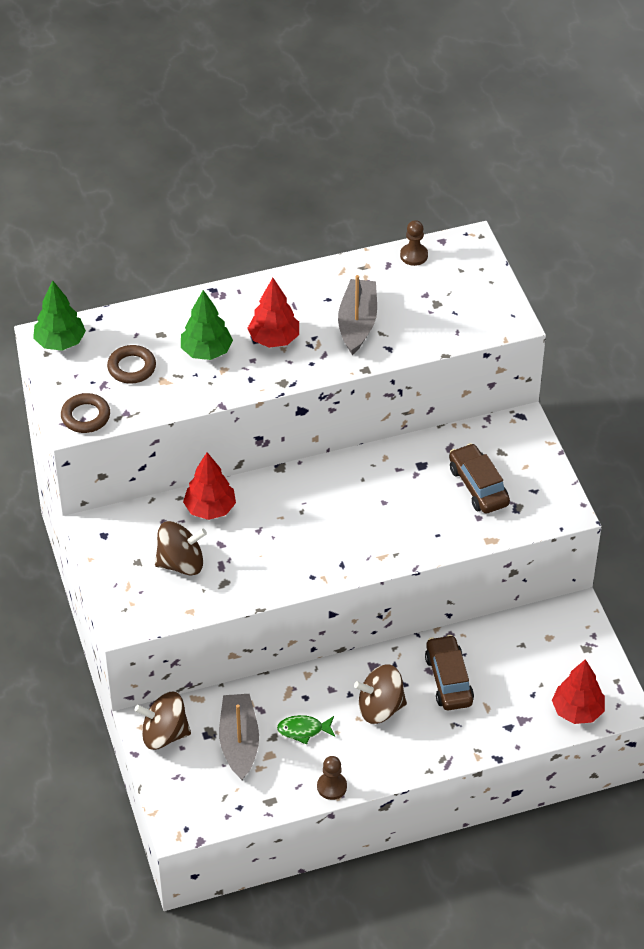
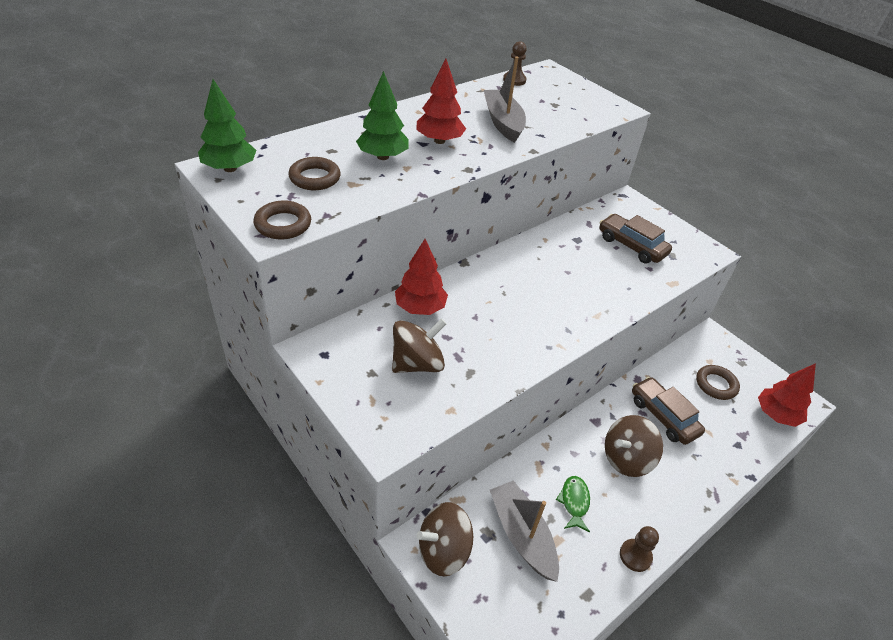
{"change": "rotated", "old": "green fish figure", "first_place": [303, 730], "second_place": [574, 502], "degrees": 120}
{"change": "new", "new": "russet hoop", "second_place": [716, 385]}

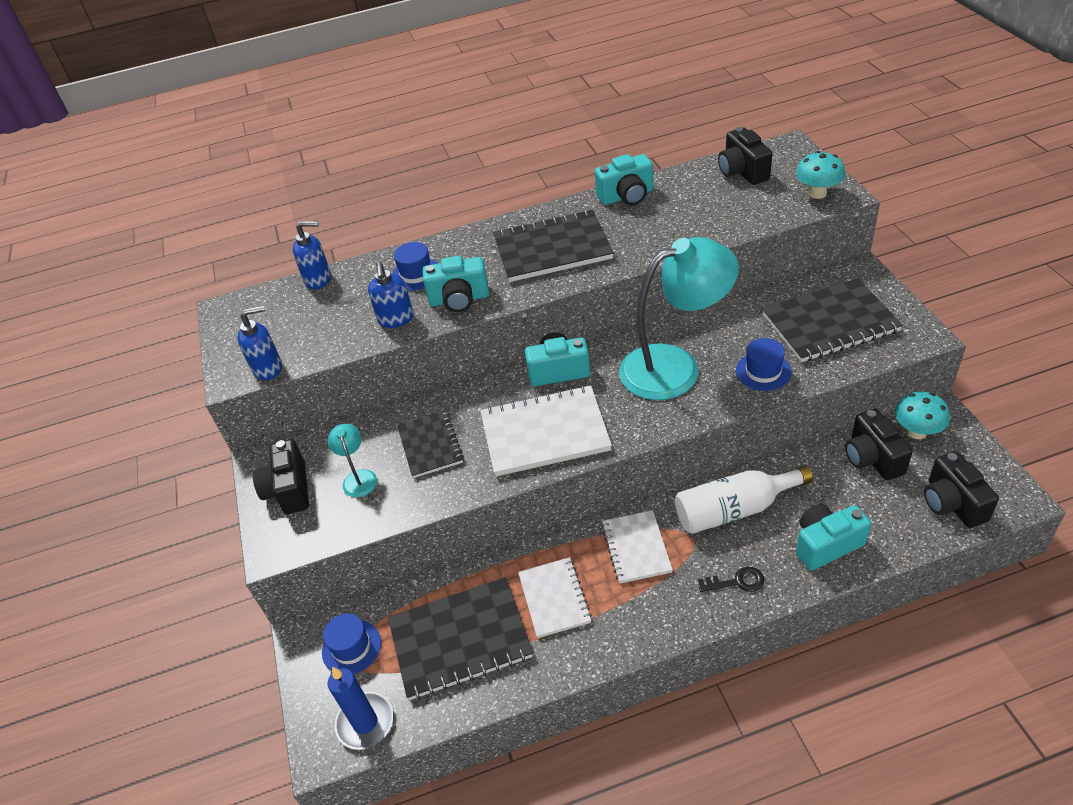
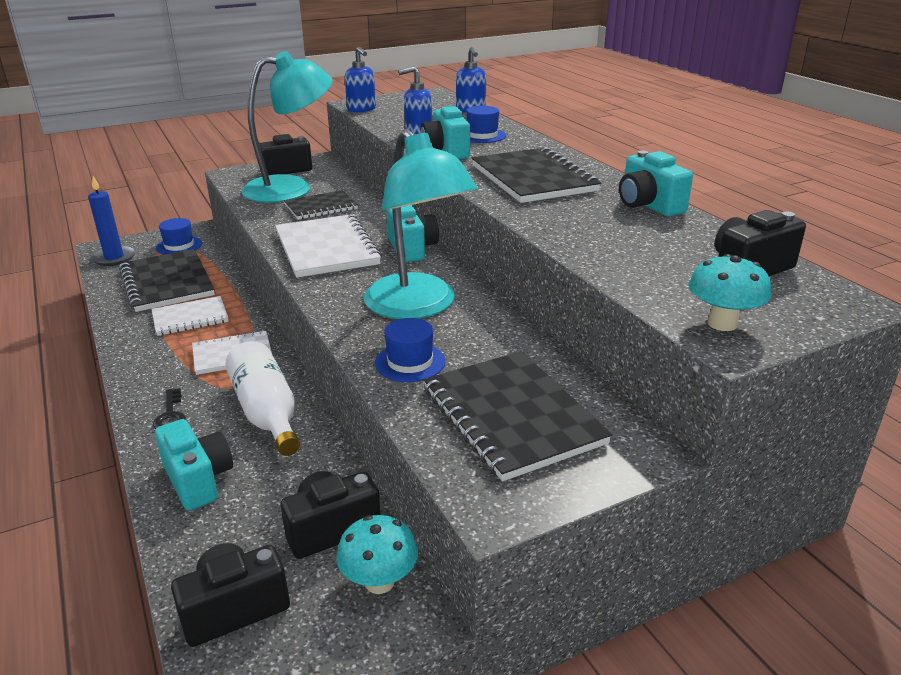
{"change": "scaled", "old": "turquoise lamp", "first_place": [358, 477], "second_place": [291, 188], "factor": 2.39}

**The problem**
Pictures stay out; everything else in the listing above gets repeated exactly.

**Completed task**
{"change": "rotated", "old": "green fish figure", "first_place": [303, 730], "second_place": [574, 502], "degrees": 120}
{"change": "new", "new": "russet hoop", "second_place": [716, 385]}

{"change": "scaled", "old": "turquoise lamp", "first_place": [358, 477], "second_place": [291, 188], "factor": 2.39}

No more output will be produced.